Top of Information

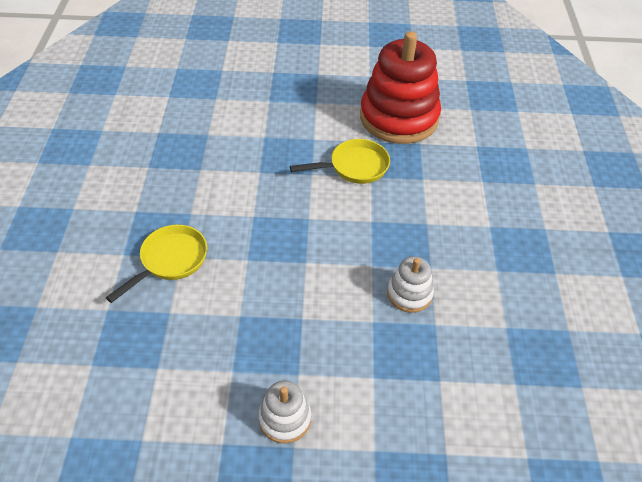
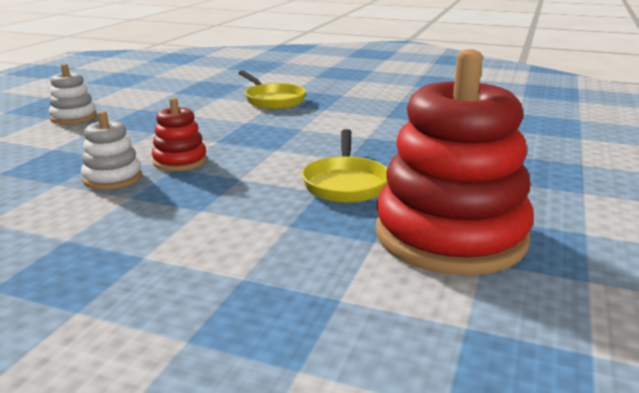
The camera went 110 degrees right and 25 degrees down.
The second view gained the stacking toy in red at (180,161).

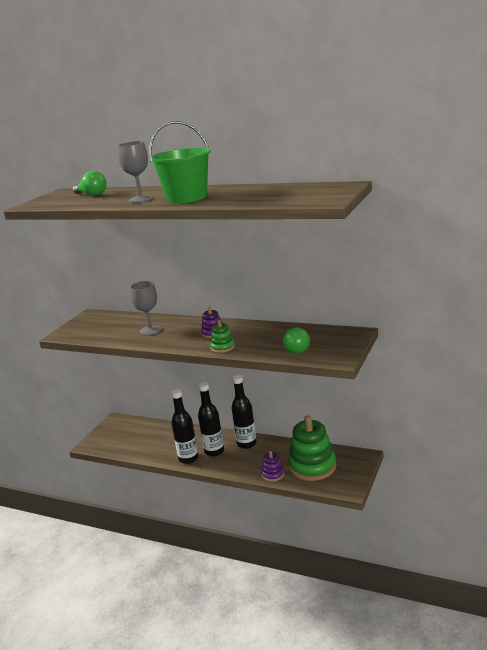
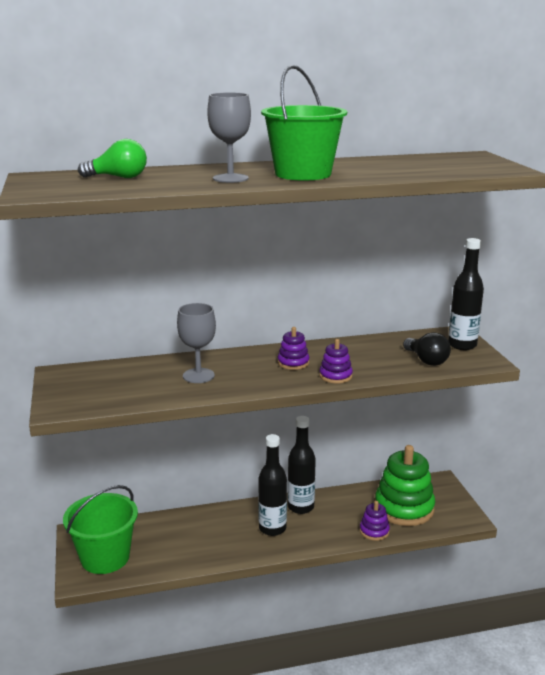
The camera went 40 degrees left and 0 degrees up.
The second view gained the bucket in green at (105,557).
What was the stacking toy in green at (222,347) turned into the stacking toy in purple at (335,376).
What was the light bulb in green at (298,349) turned into the light bulb in black at (426,360).
The bottle in black ended up elsewhere, having gone from (188,458) to (462,345).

Bottom of Information

▶ _Work required_
With the pictures left out, transcribe the material exactly.

▶ _Answer below_
The camera went 110 degrees right and 25 degrees down.
The second view gained the stacking toy in red at (180,161).

The camera went 40 degrees left and 0 degrees up.
The second view gained the bucket in green at (105,557).
What was the stacking toy in green at (222,347) turned into the stacking toy in purple at (335,376).
What was the light bulb in green at (298,349) turned into the light bulb in black at (426,360).
The bottle in black ended up elsewhere, having gone from (188,458) to (462,345).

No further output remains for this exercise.